**Data for the task**.
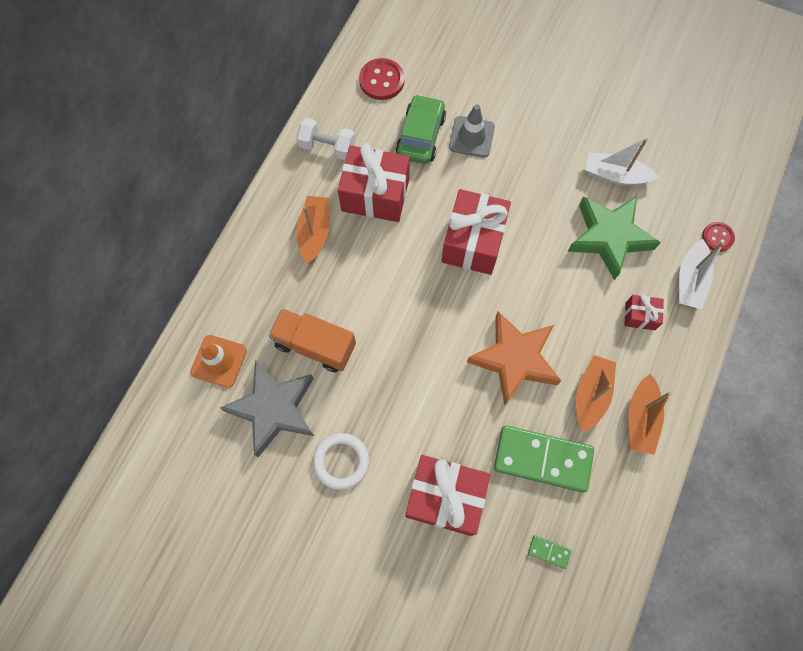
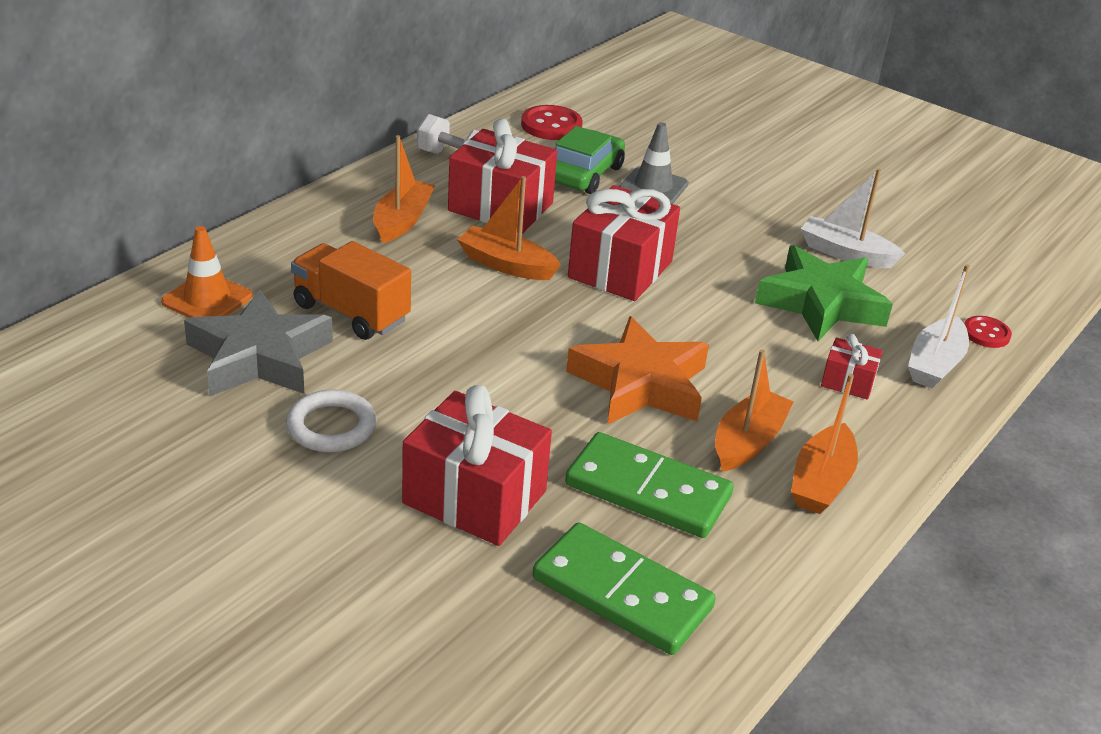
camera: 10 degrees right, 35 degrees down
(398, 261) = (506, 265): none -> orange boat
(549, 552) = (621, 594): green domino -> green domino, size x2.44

--

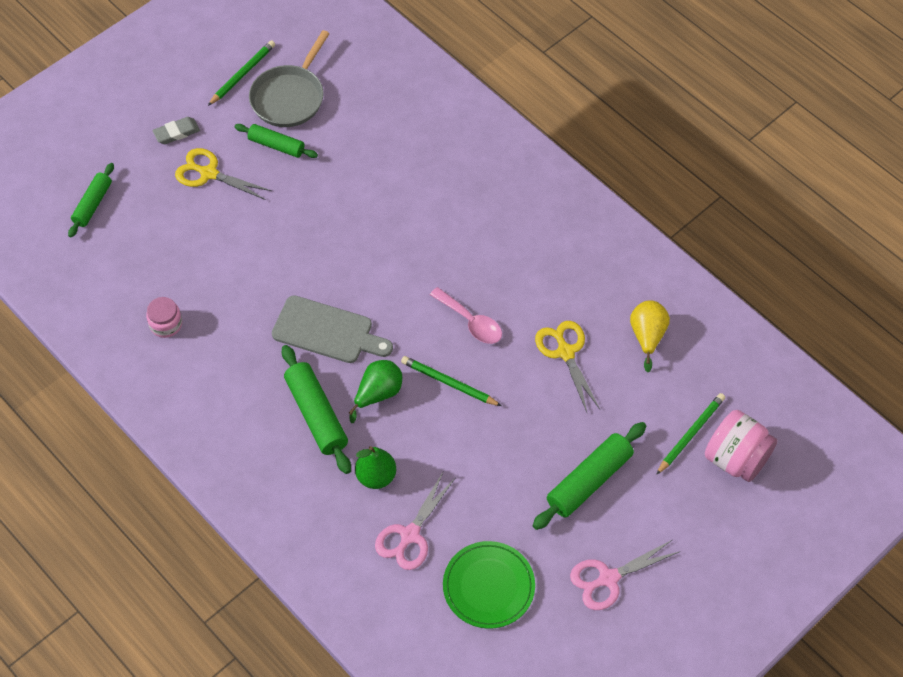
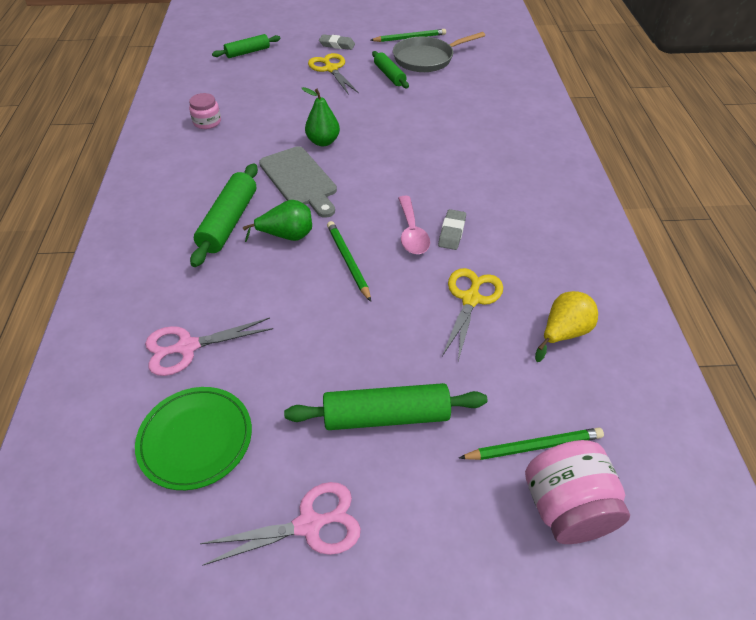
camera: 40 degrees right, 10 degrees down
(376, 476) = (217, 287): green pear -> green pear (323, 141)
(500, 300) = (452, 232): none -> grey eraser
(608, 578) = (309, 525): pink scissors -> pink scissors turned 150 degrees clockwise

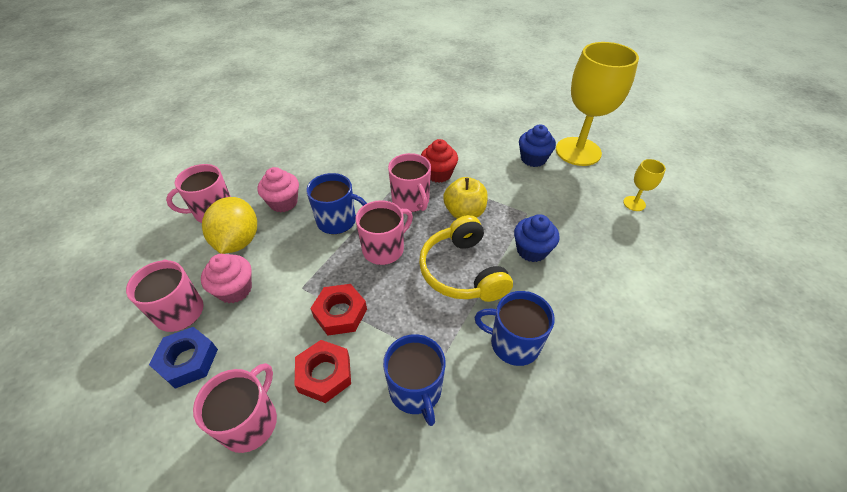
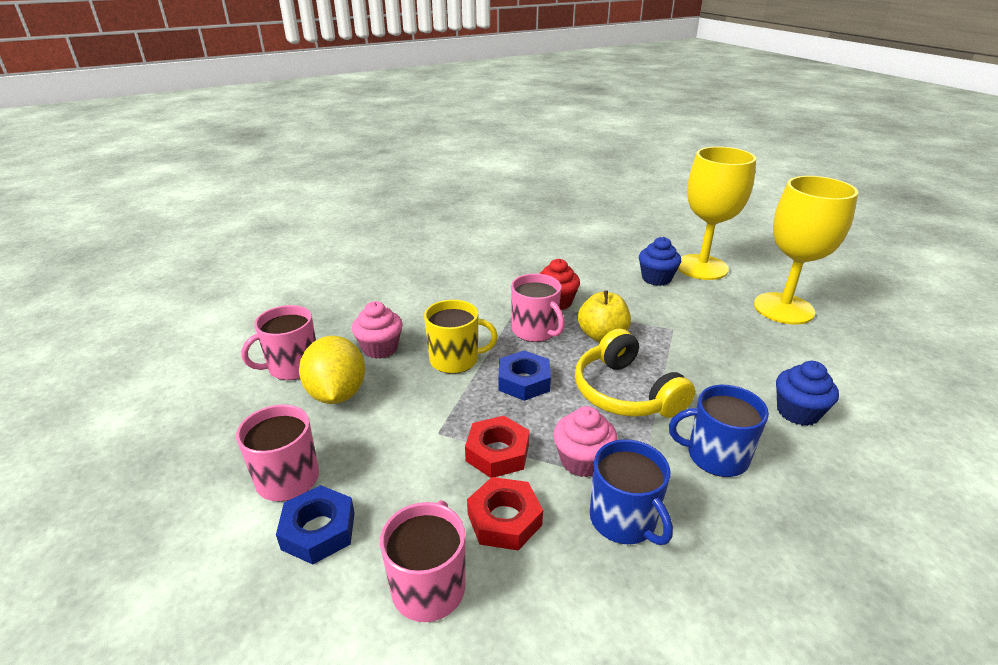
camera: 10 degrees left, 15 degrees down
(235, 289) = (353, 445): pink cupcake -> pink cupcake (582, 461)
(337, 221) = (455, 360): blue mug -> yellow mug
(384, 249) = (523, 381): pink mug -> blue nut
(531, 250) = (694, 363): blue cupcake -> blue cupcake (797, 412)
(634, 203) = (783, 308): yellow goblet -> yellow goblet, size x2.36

--

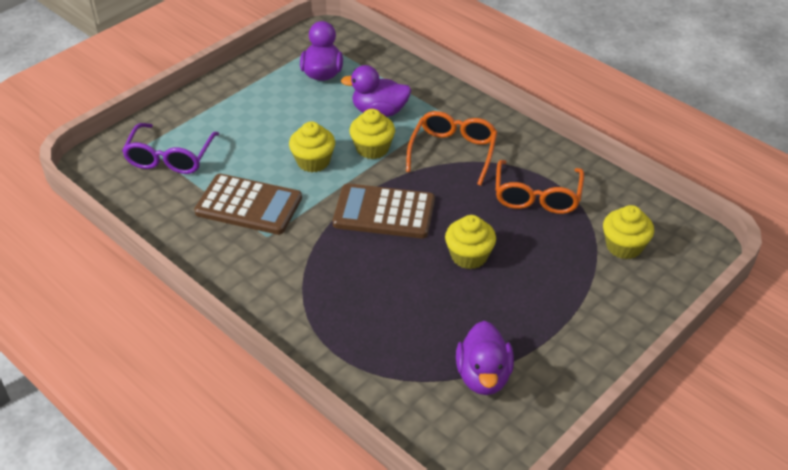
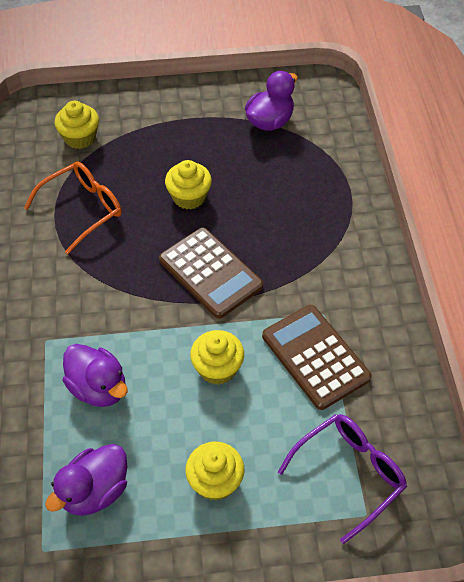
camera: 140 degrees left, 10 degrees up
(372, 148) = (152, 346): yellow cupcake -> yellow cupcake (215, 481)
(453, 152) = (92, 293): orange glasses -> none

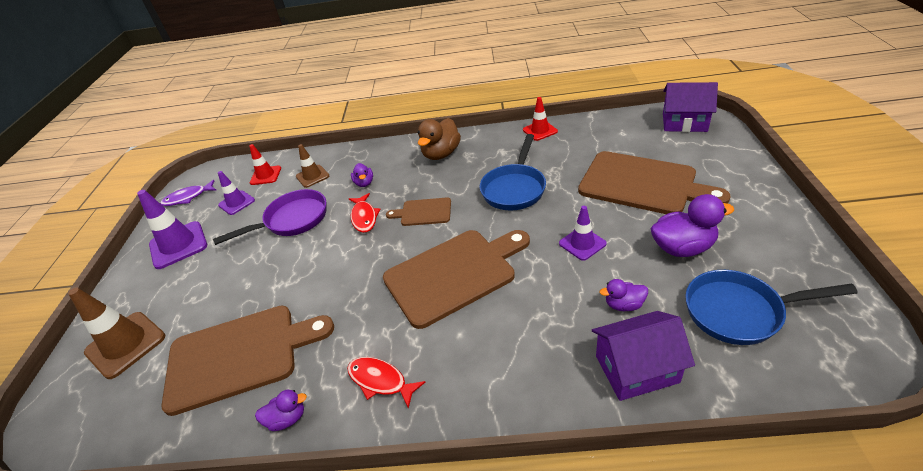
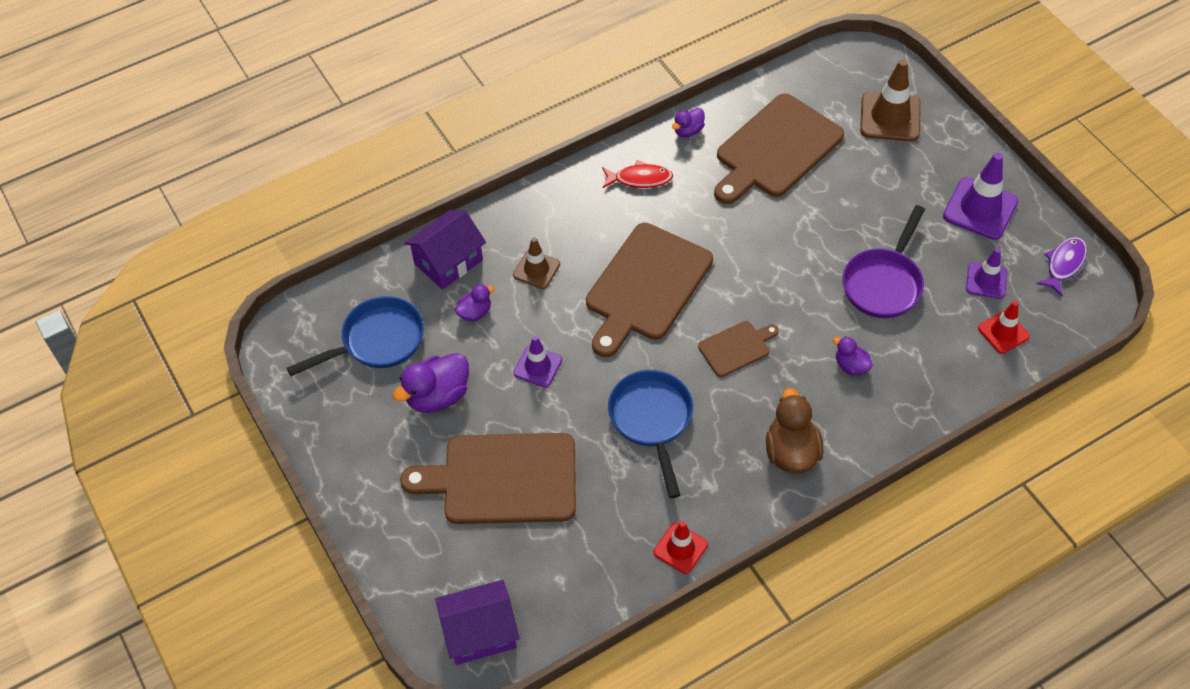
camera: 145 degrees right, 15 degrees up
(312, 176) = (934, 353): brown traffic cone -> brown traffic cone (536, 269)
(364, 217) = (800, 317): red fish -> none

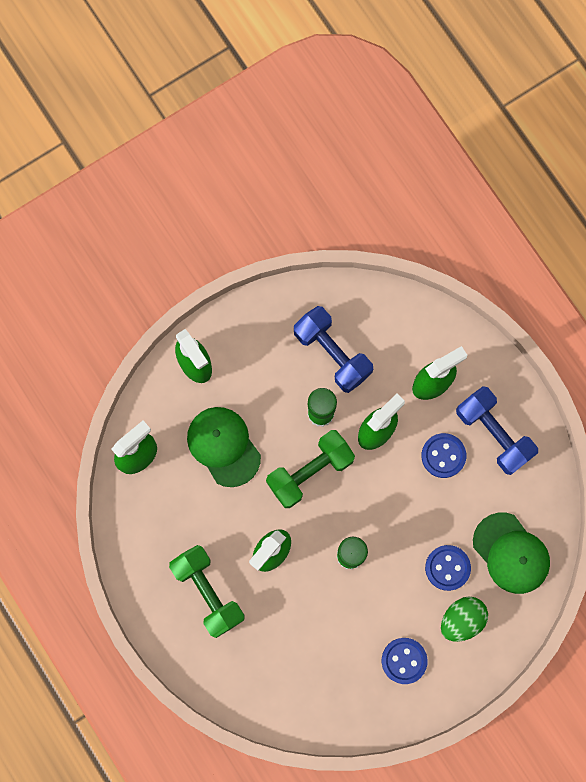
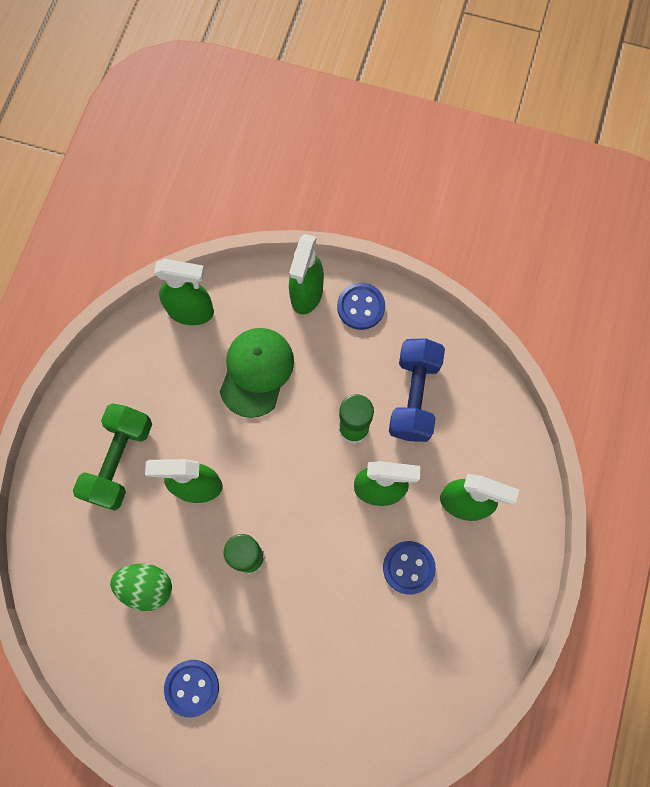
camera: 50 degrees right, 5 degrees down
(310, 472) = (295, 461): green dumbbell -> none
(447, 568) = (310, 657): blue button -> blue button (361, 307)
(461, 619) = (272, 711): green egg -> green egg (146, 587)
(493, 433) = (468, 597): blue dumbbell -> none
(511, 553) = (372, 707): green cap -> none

**Task directions**. Return the stretch of data that begins with the line showing "(364, 217) = (800, 317): red fish -> none" and goes on through the line showing "(511, 553) = (372, 707): green cap -> none", exactly, with pictures removed.

**Task solution**.
(364, 217) = (800, 317): red fish -> none

camera: 50 degrees right, 5 degrees down
(310, 472) = (295, 461): green dumbbell -> none
(447, 568) = (310, 657): blue button -> blue button (361, 307)
(461, 619) = (272, 711): green egg -> green egg (146, 587)
(493, 433) = (468, 597): blue dumbbell -> none
(511, 553) = (372, 707): green cap -> none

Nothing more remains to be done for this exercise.